+++ SUPPLIED RECORDS +++

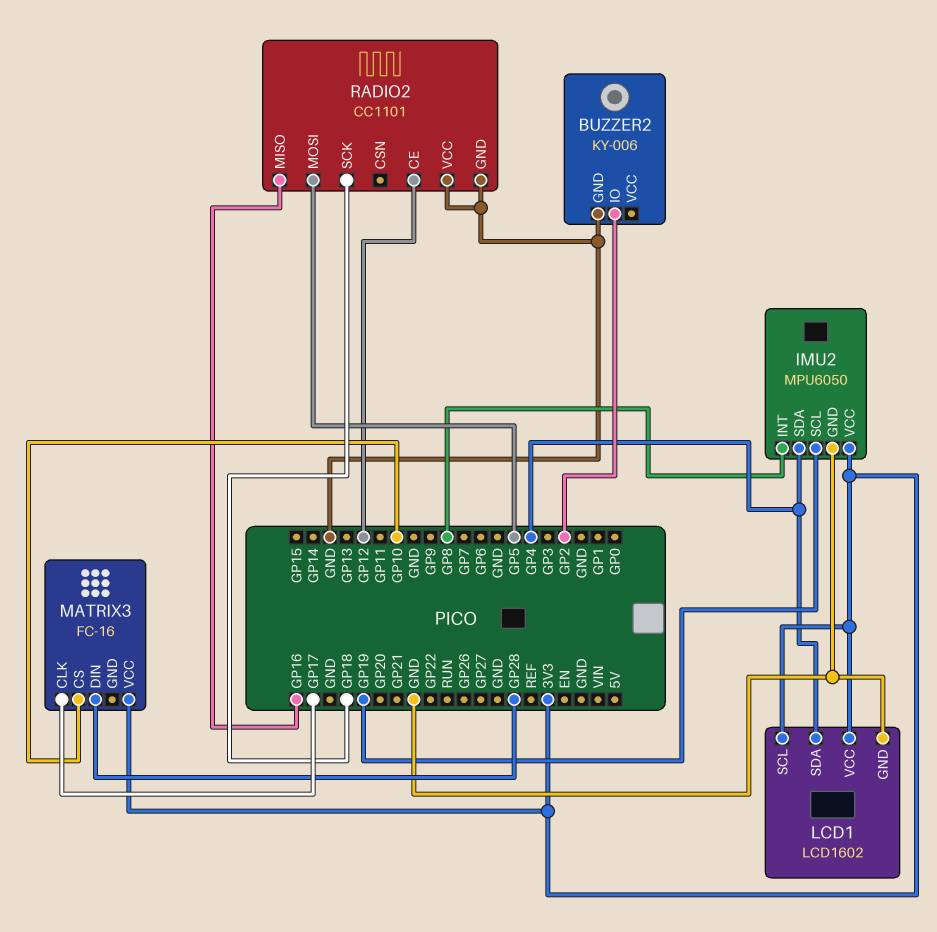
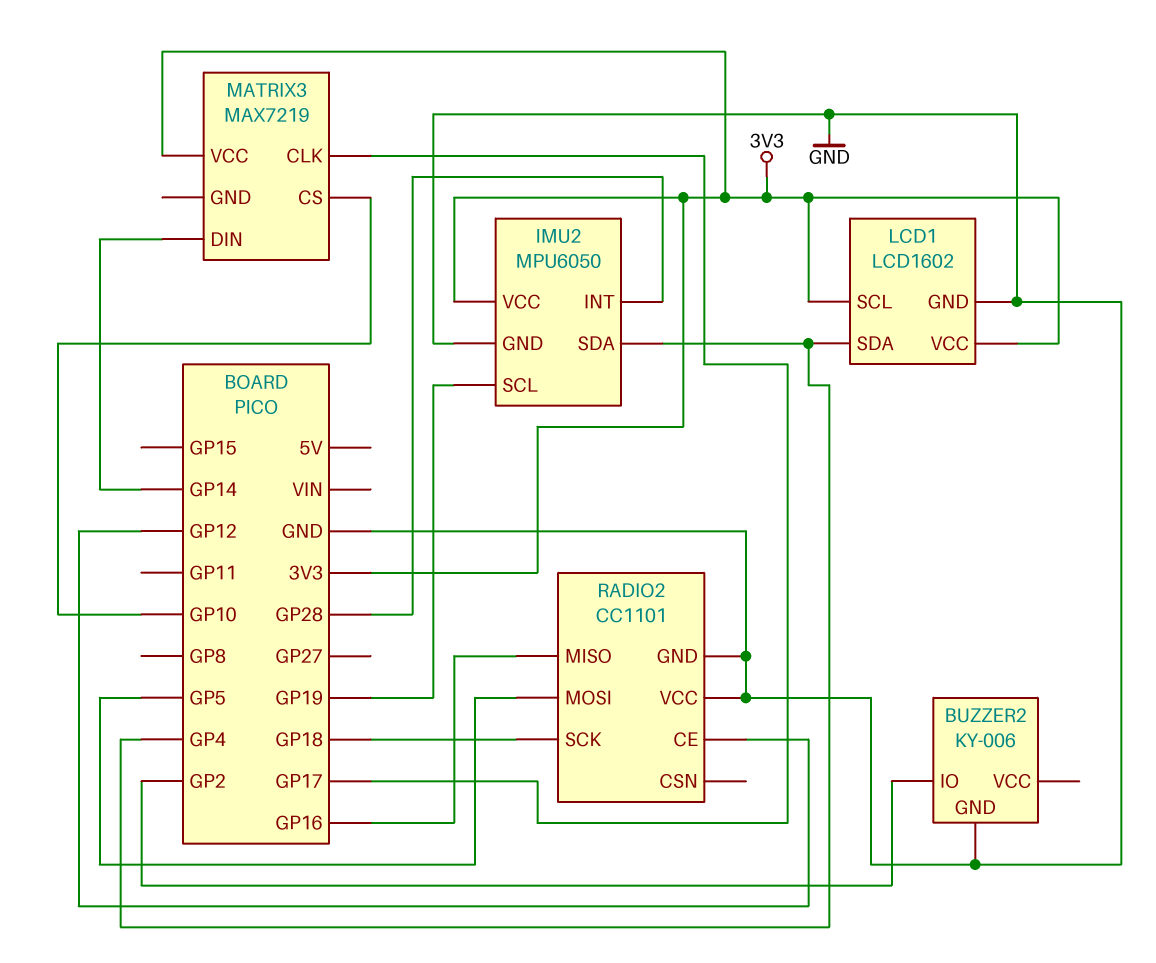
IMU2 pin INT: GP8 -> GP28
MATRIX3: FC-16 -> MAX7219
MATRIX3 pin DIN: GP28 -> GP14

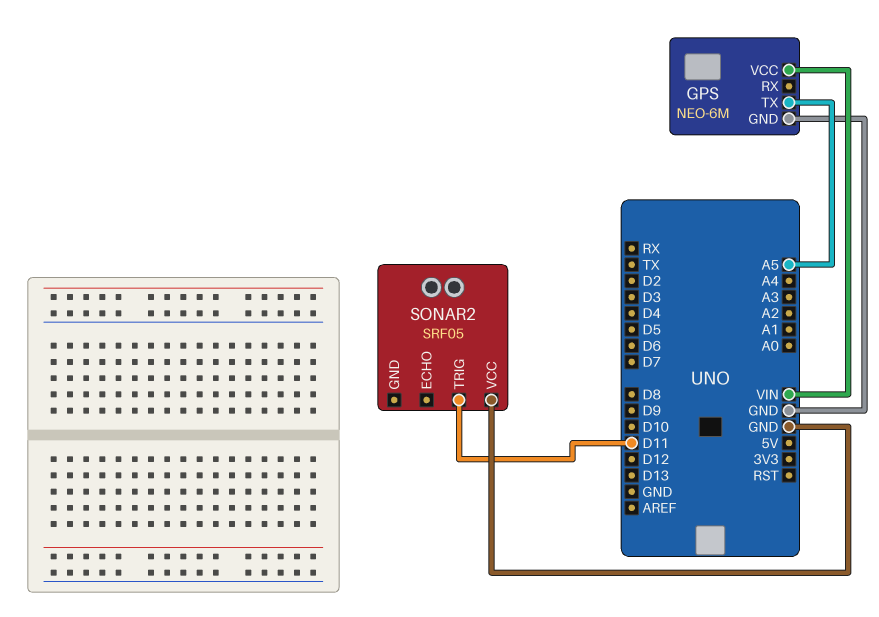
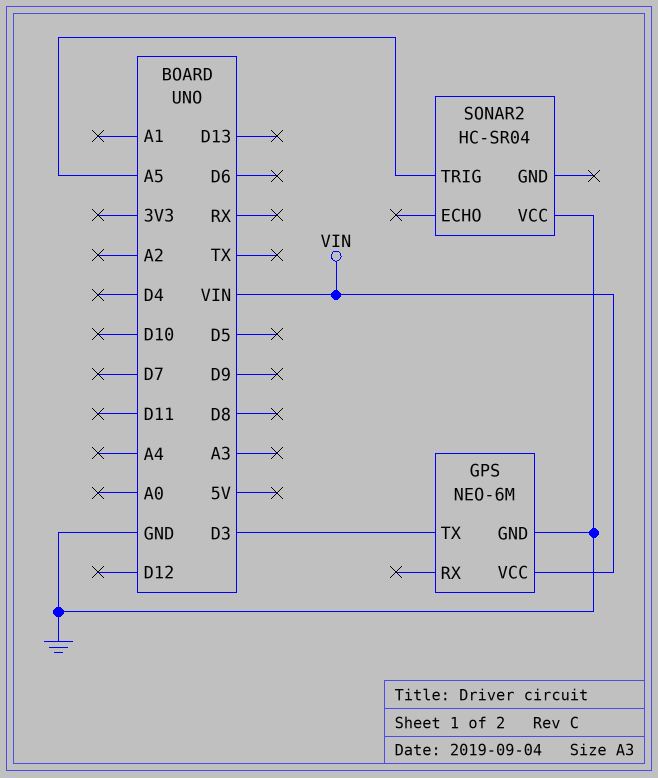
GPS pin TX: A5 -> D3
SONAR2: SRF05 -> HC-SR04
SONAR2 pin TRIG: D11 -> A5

+++
+++ SUPPLIED RECORDS +++

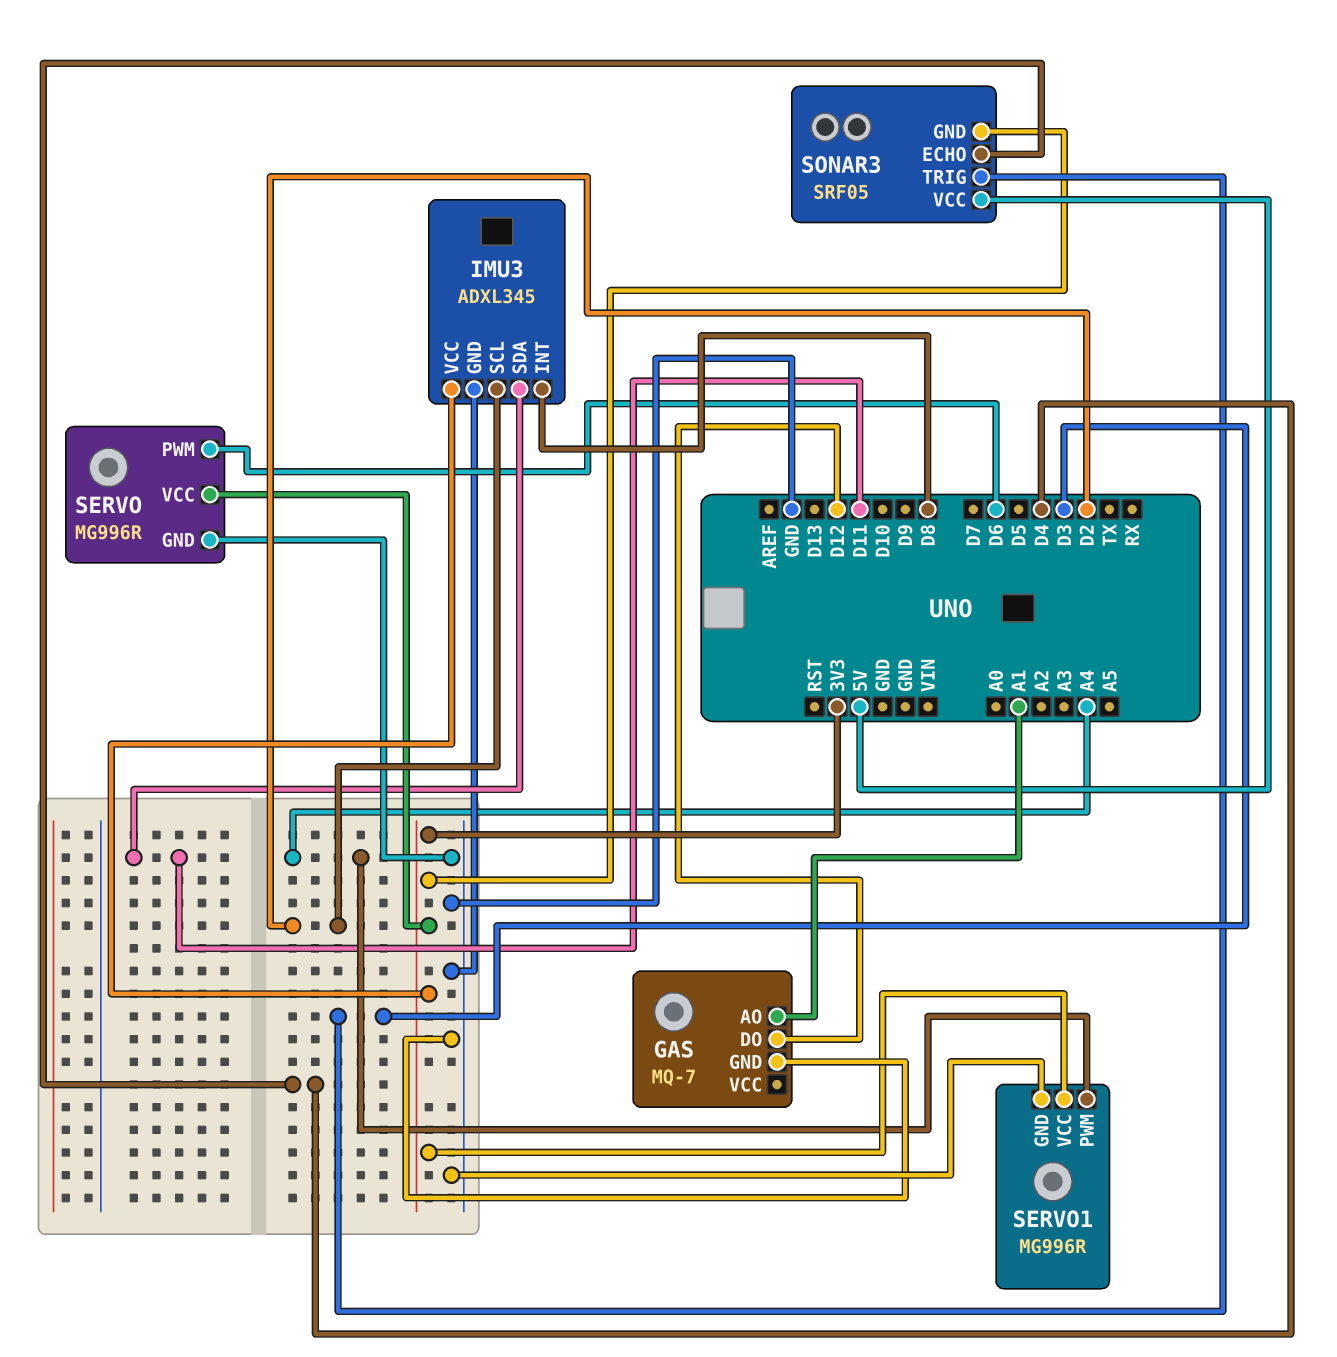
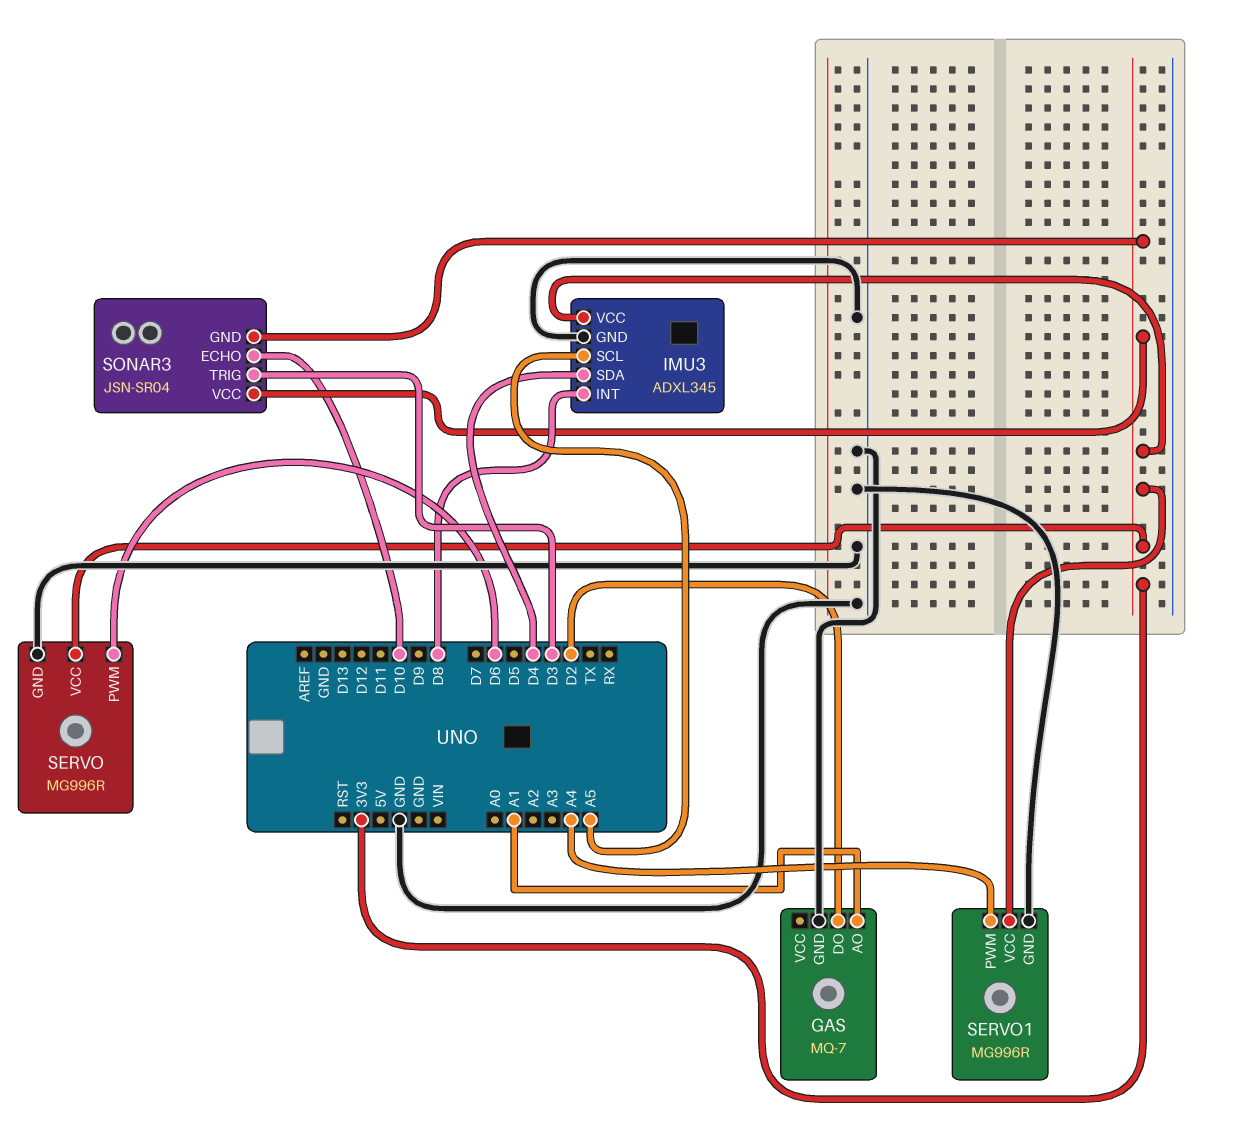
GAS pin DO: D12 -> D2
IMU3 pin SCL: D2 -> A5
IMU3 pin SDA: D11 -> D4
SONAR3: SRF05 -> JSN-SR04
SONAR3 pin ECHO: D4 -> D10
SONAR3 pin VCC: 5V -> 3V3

+++

Here the job is to copy the stretch of records from the line containing "IMU2 pin INT: GP8 -> GP28" through the line containing "SONAR2 pin TRIG: D11 -> A5", word for word. Leave every picture out.

> [ANSWER TO THE PROBLEM]:
IMU2 pin INT: GP8 -> GP28
MATRIX3: FC-16 -> MAX7219
MATRIX3 pin DIN: GP28 -> GP14

GPS pin TX: A5 -> D3
SONAR2: SRF05 -> HC-SR04
SONAR2 pin TRIG: D11 -> A5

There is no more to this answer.